## Task item:
For every line in the records below that holds "from", make a copy.

BEGIN Material for this exercise

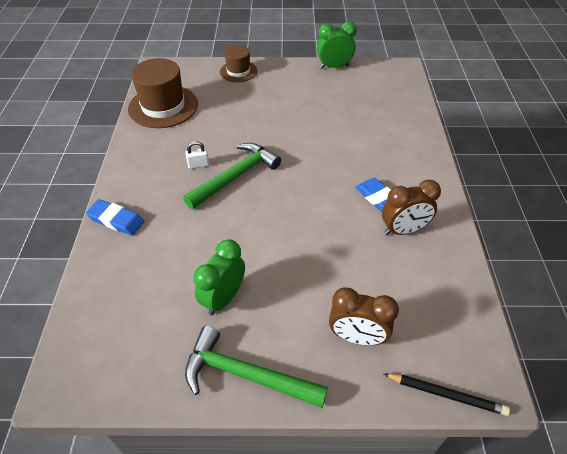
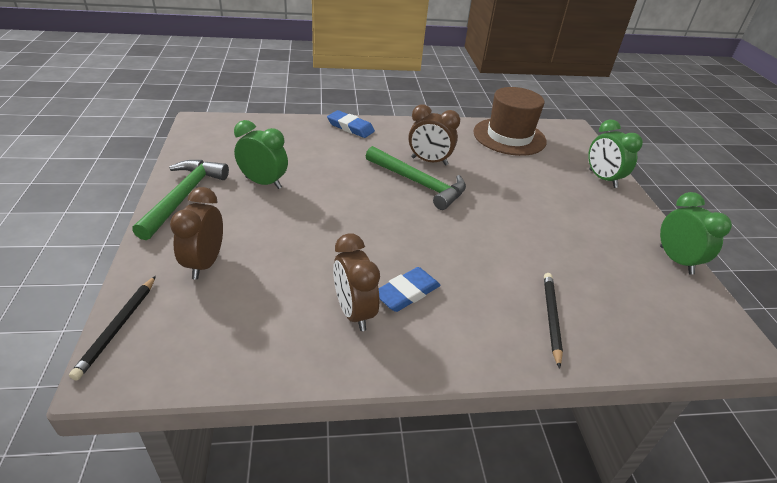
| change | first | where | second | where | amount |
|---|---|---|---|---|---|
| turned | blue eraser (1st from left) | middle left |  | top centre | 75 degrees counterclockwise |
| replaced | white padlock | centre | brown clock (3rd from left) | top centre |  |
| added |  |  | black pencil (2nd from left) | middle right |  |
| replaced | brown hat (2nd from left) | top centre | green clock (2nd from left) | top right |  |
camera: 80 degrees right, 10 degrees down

END Material for this exercise

## Result:
| turned | blue eraser (1st from left) | middle left |  | top centre | 75 degrees counterclockwise |
| replaced | white padlock | centre | brown clock (3rd from left) | top centre |  |
| added |  |  | black pencil (2nd from left) | middle right |  |
| replaced | brown hat (2nd from left) | top centre | green clock (2nd from left) | top right |  |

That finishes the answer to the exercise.